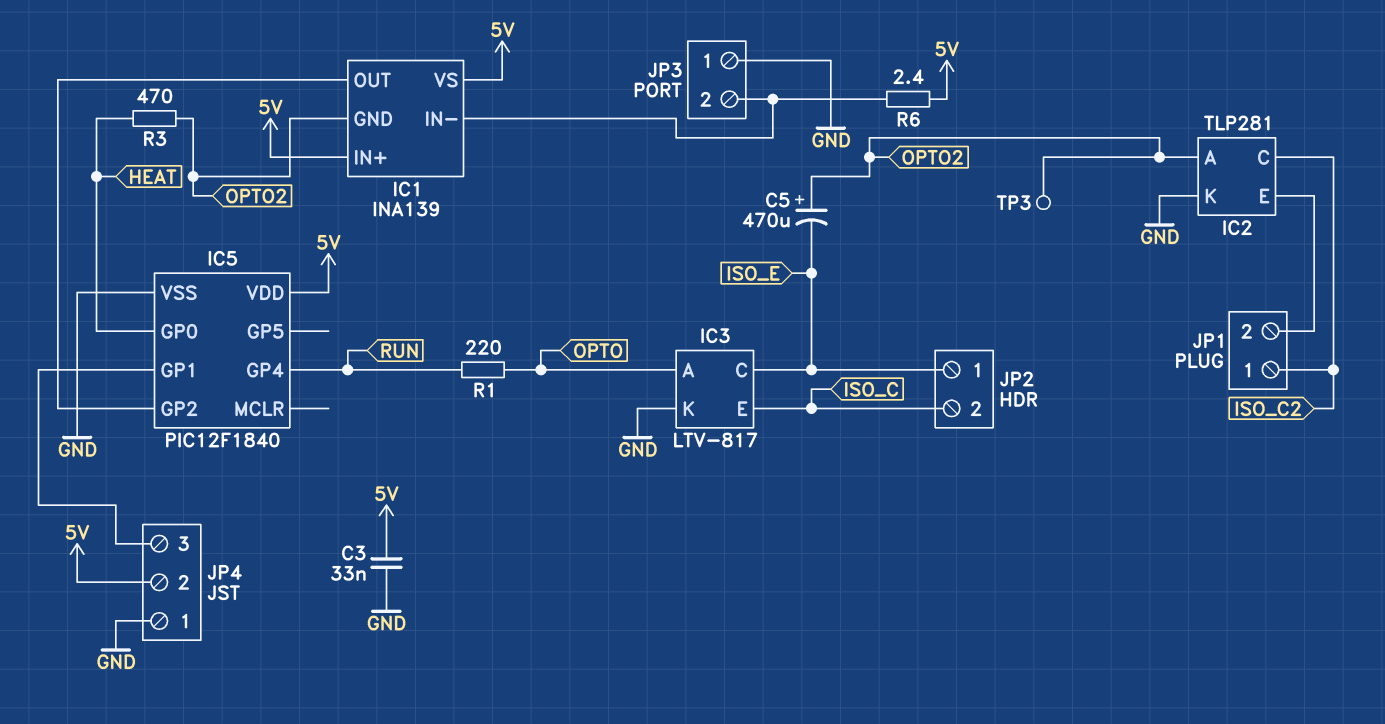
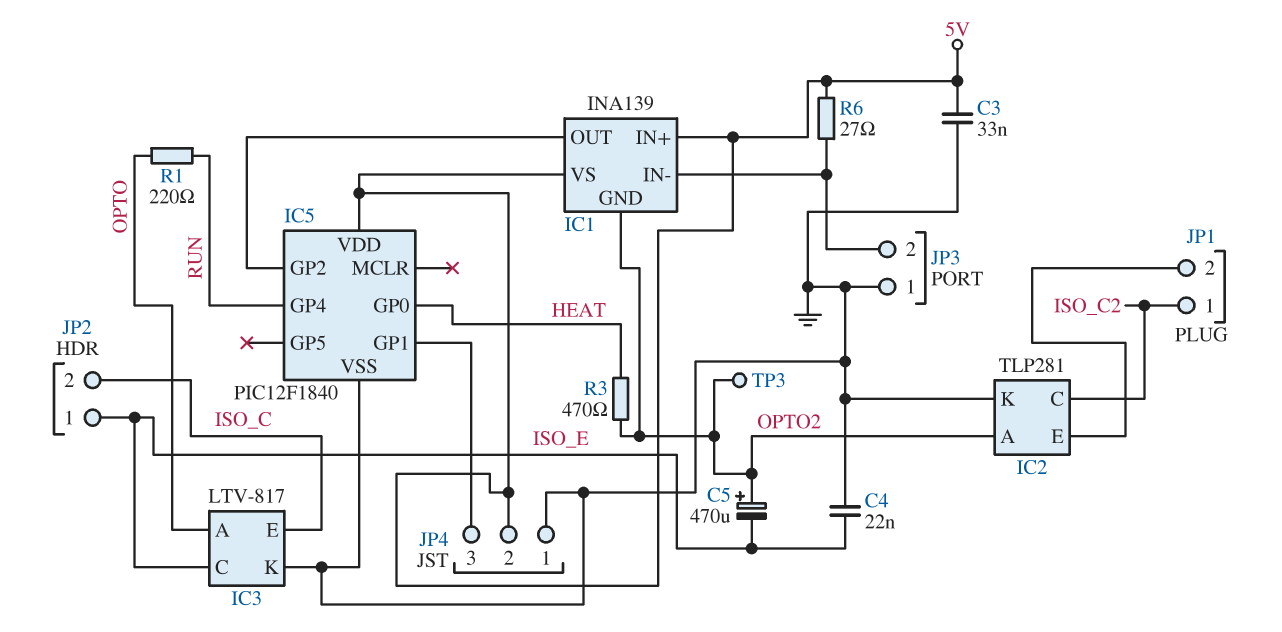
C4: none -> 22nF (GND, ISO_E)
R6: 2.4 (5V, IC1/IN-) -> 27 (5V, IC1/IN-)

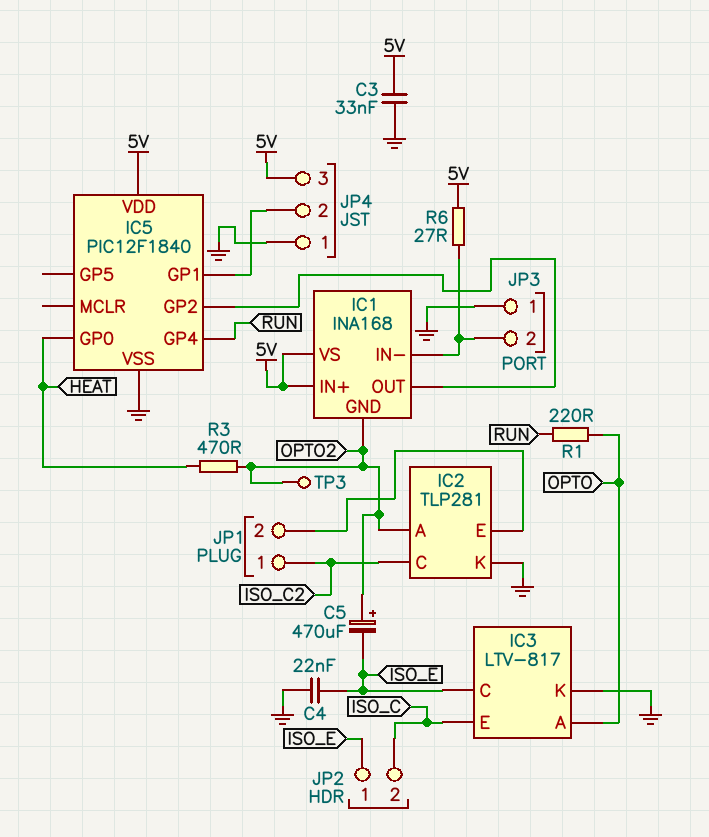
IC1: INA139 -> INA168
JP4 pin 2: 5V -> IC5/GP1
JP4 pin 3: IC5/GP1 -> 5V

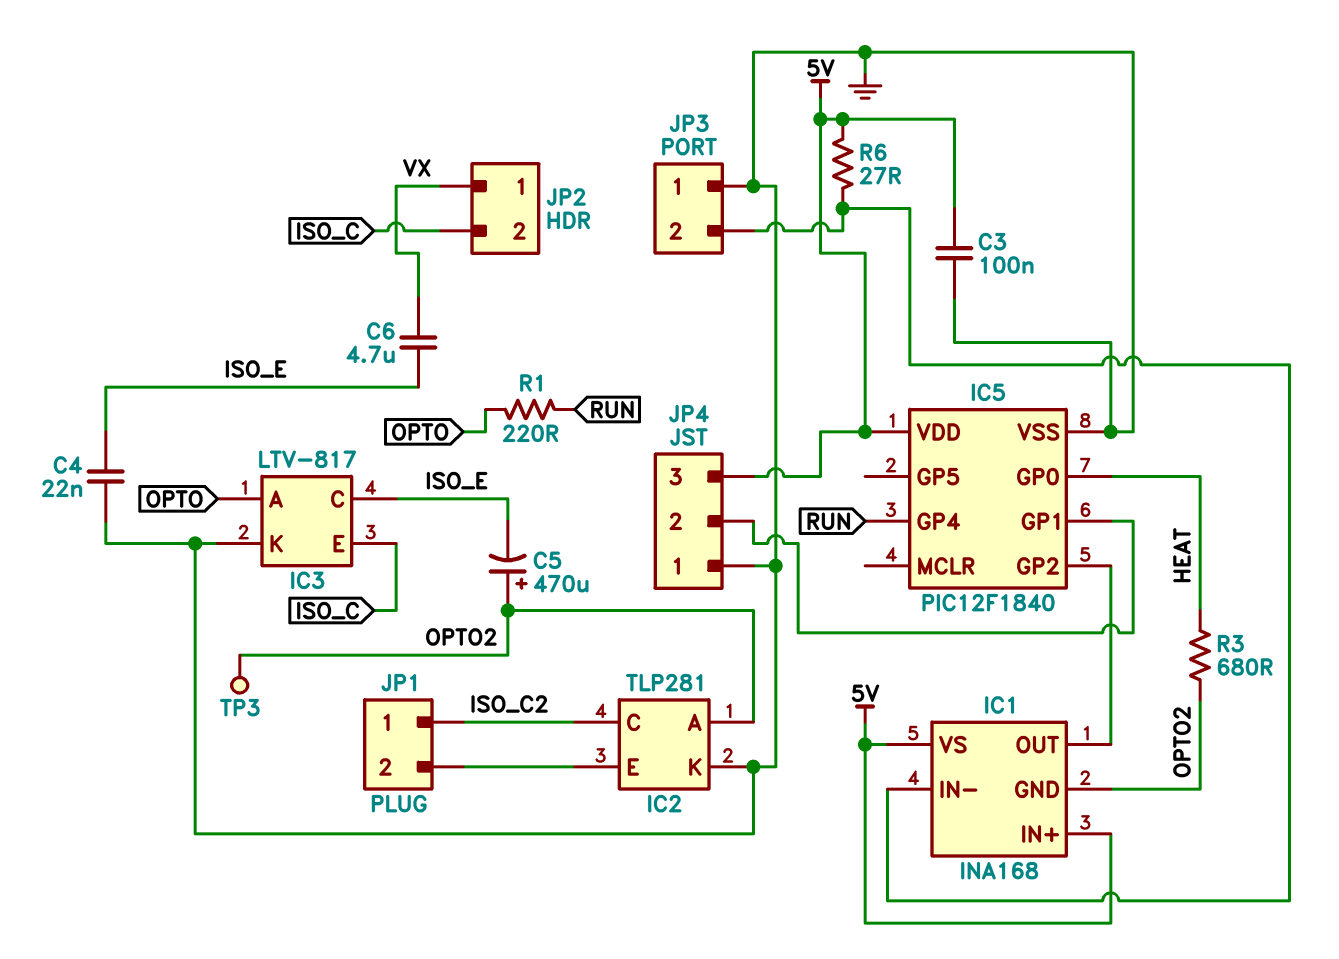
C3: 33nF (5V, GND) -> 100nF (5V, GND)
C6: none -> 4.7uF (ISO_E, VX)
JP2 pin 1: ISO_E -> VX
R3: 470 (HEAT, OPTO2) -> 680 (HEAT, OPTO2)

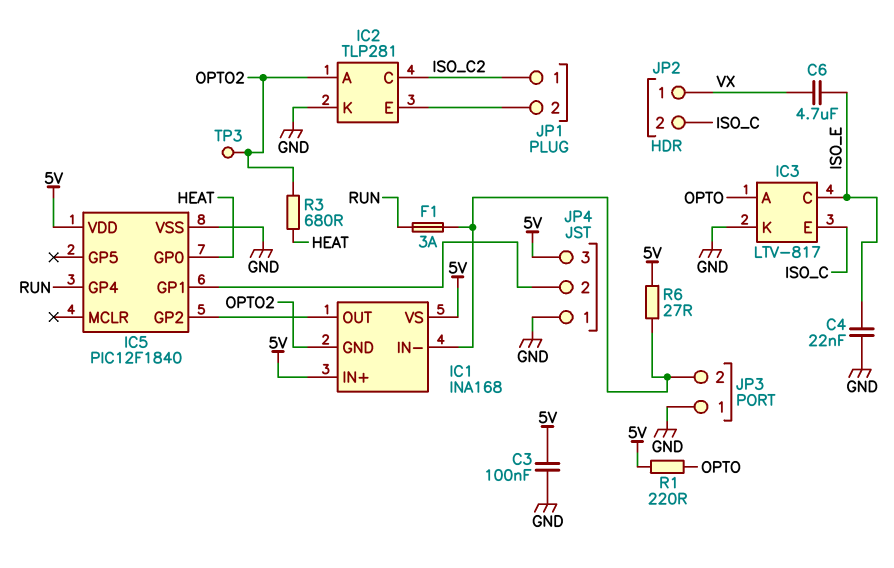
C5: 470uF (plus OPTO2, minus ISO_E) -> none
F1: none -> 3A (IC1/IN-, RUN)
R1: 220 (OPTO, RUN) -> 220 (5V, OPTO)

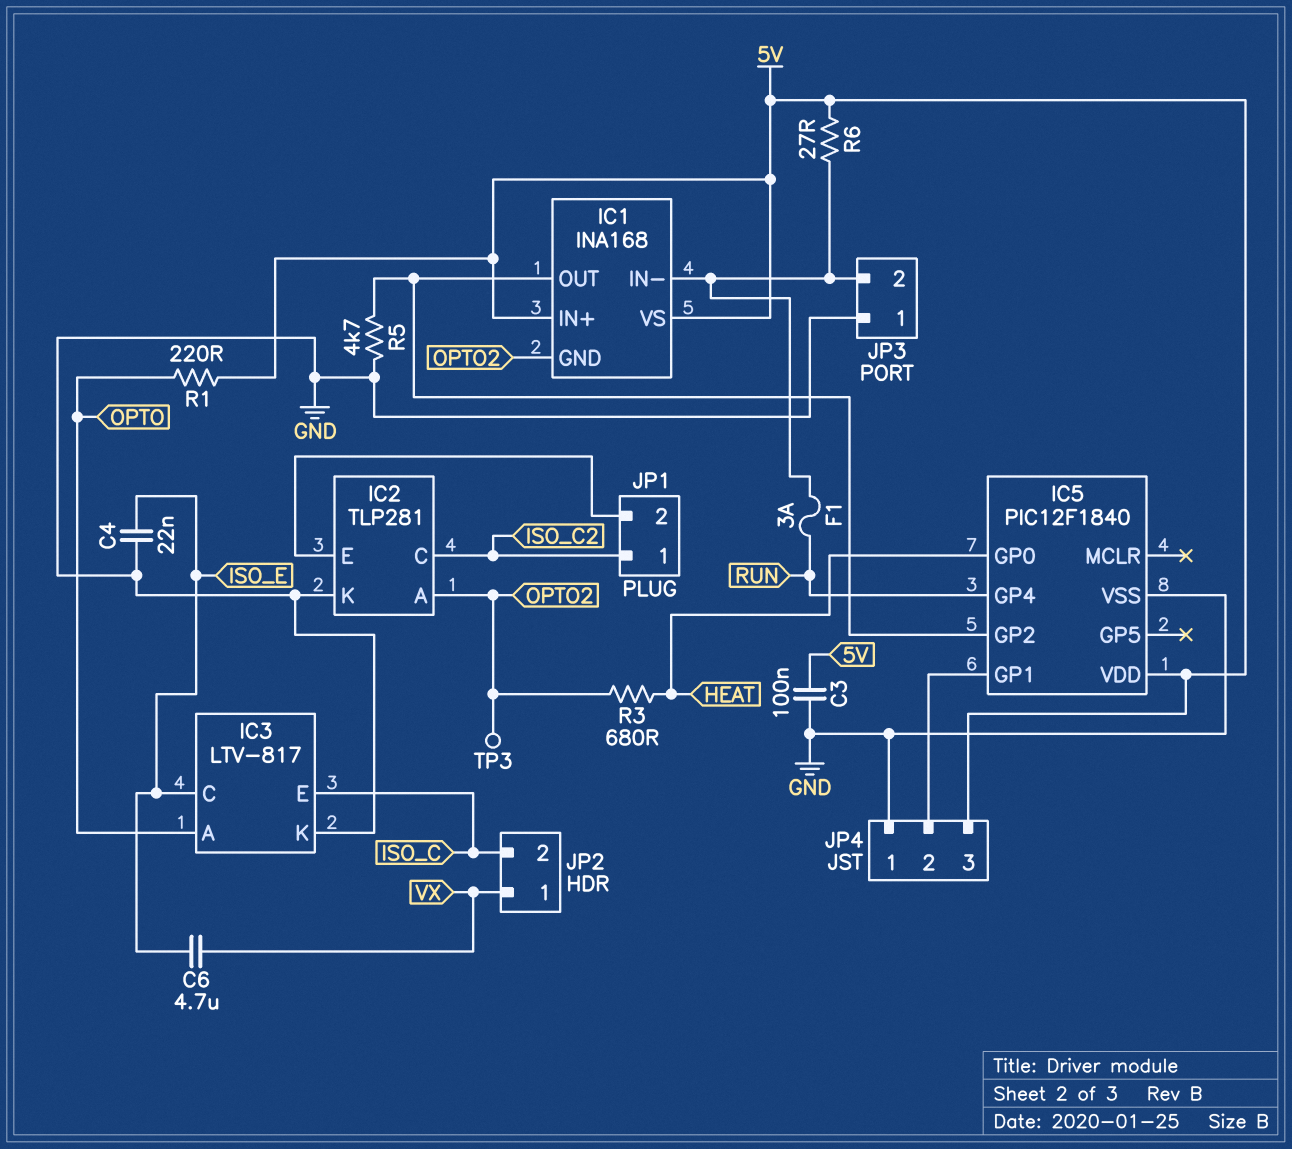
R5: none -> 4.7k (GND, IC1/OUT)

***

AIM OF THE TASK =>
Exact copy, no pictures: reproduce every record above.

WORKED SOLUTION =>
C4: none -> 22nF (GND, ISO_E)
R6: 2.4 (5V, IC1/IN-) -> 27 (5V, IC1/IN-)

IC1: INA139 -> INA168
JP4 pin 2: 5V -> IC5/GP1
JP4 pin 3: IC5/GP1 -> 5V

C3: 33nF (5V, GND) -> 100nF (5V, GND)
C6: none -> 4.7uF (ISO_E, VX)
JP2 pin 1: ISO_E -> VX
R3: 470 (HEAT, OPTO2) -> 680 (HEAT, OPTO2)

C5: 470uF (plus OPTO2, minus ISO_E) -> none
F1: none -> 3A (IC1/IN-, RUN)
R1: 220 (OPTO, RUN) -> 220 (5V, OPTO)

R5: none -> 4.7k (GND, IC1/OUT)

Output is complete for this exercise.